**Action item**
For the records that follow, please set down exactly the lines between the one holding "(401, 220) = (768, 533): yellow apple -> none" and the one holding "(598, 283) = (413, 287): none", inclusive, and only those.

**Task material**

★ ★ ★ ★

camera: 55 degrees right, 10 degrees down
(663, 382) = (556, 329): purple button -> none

★ ★ ★ ★

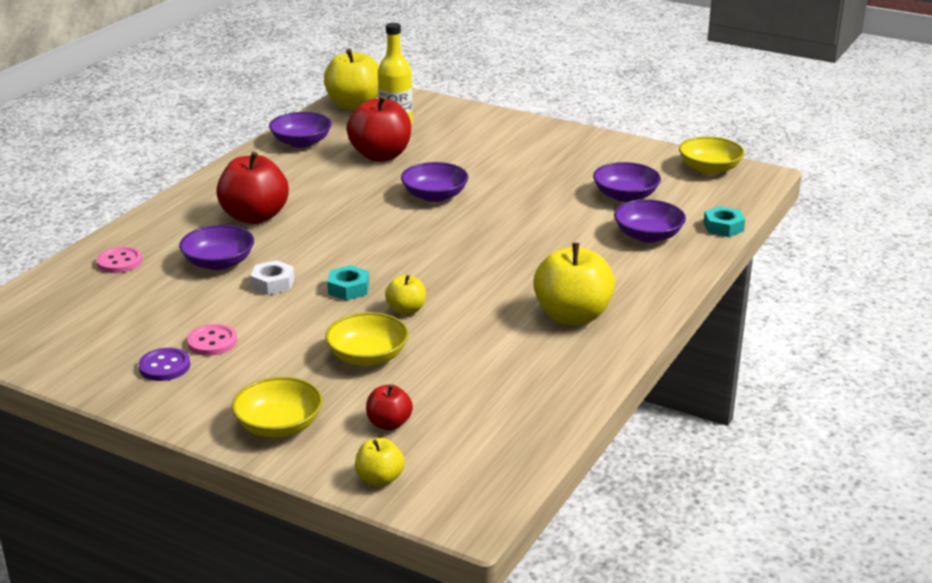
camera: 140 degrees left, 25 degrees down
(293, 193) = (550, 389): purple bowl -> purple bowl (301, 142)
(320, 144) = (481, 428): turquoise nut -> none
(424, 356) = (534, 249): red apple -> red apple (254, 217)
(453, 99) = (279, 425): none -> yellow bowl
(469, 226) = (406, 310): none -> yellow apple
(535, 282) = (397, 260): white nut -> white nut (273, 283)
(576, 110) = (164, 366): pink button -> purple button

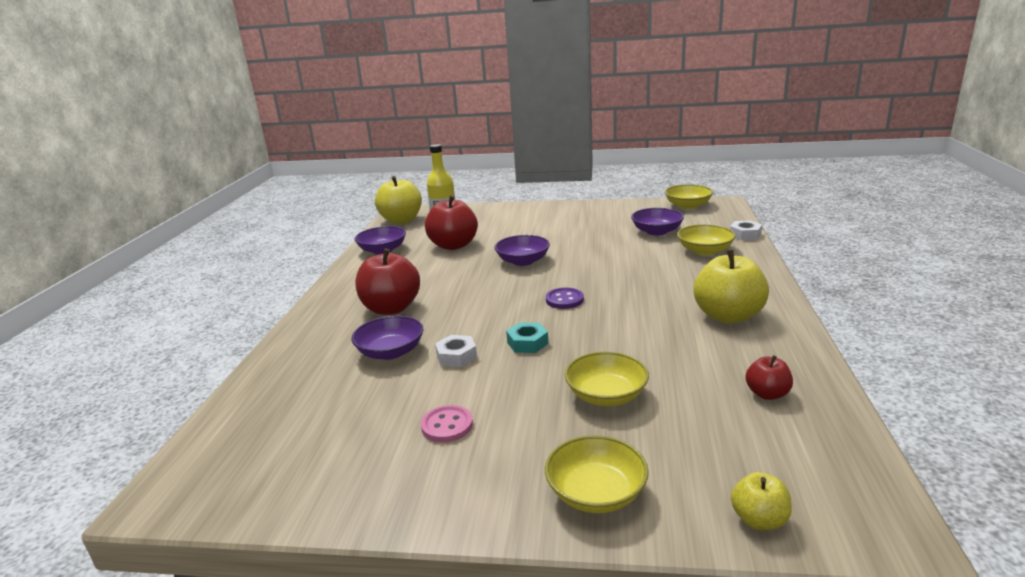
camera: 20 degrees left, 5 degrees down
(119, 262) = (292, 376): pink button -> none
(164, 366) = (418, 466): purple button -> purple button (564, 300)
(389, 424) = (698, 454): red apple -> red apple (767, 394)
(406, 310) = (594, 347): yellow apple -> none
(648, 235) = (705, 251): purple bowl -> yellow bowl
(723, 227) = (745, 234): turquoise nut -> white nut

★ ★ ★ ★

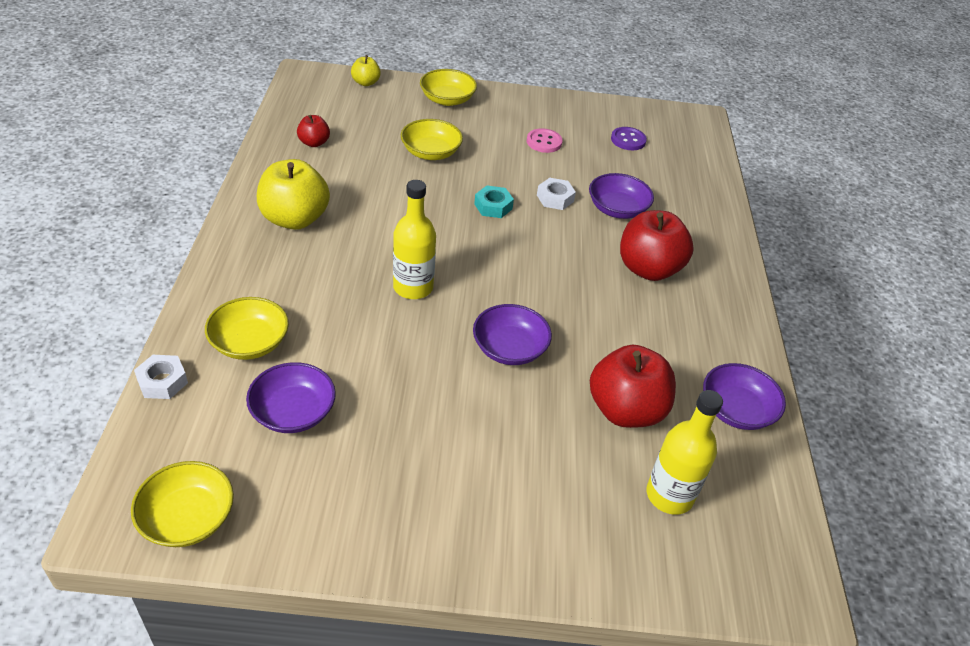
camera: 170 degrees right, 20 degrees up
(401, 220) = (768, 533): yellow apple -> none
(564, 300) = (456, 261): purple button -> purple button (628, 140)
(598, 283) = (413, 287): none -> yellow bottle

★ ★ ★ ★

**Solution to this exercise**
(401, 220) = (768, 533): yellow apple -> none
(564, 300) = (456, 261): purple button -> purple button (628, 140)
(598, 283) = (413, 287): none -> yellow bottle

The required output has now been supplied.